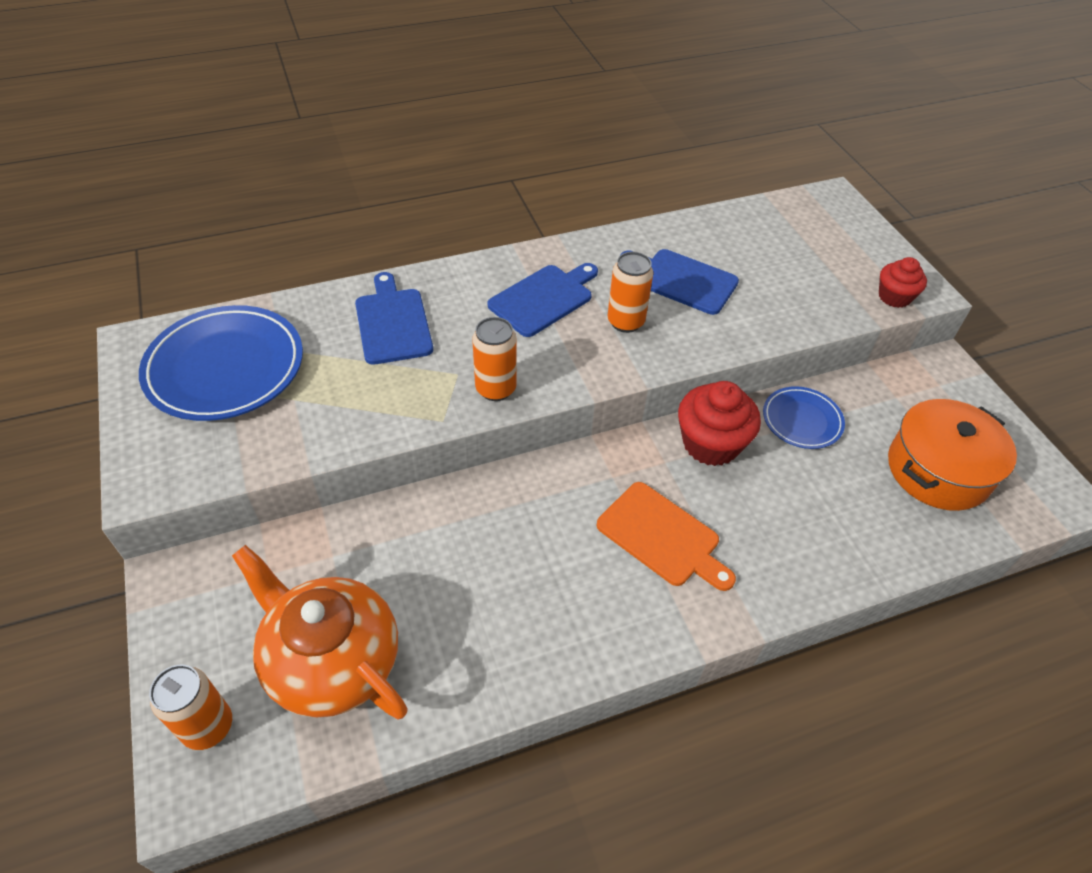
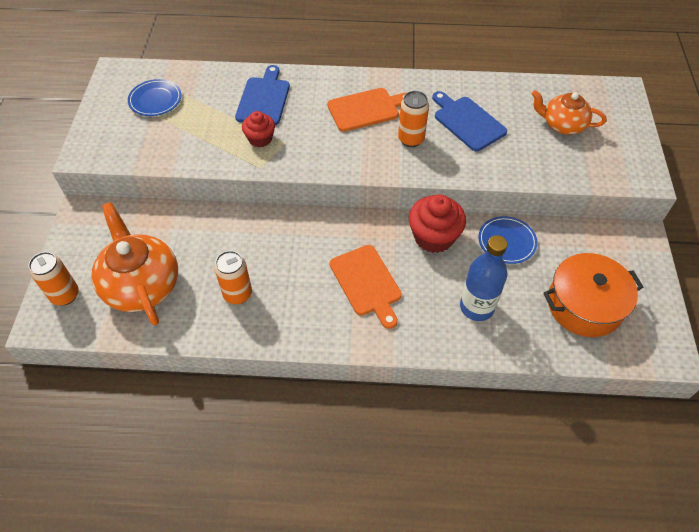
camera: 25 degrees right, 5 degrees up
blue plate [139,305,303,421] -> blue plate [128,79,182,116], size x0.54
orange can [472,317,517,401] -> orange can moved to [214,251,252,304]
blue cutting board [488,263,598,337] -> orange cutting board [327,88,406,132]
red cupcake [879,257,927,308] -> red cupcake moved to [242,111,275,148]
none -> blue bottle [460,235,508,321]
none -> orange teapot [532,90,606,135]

····················

## Task directions
The images are to be left out while the entries are written out exactly.

## Solution
camera: 25 degrees right, 5 degrees up
blue plate [139,305,303,421] -> blue plate [128,79,182,116], size x0.54
orange can [472,317,517,401] -> orange can moved to [214,251,252,304]
blue cutting board [488,263,598,337] -> orange cutting board [327,88,406,132]
red cupcake [879,257,927,308] -> red cupcake moved to [242,111,275,148]
none -> blue bottle [460,235,508,321]
none -> orange teapot [532,90,606,135]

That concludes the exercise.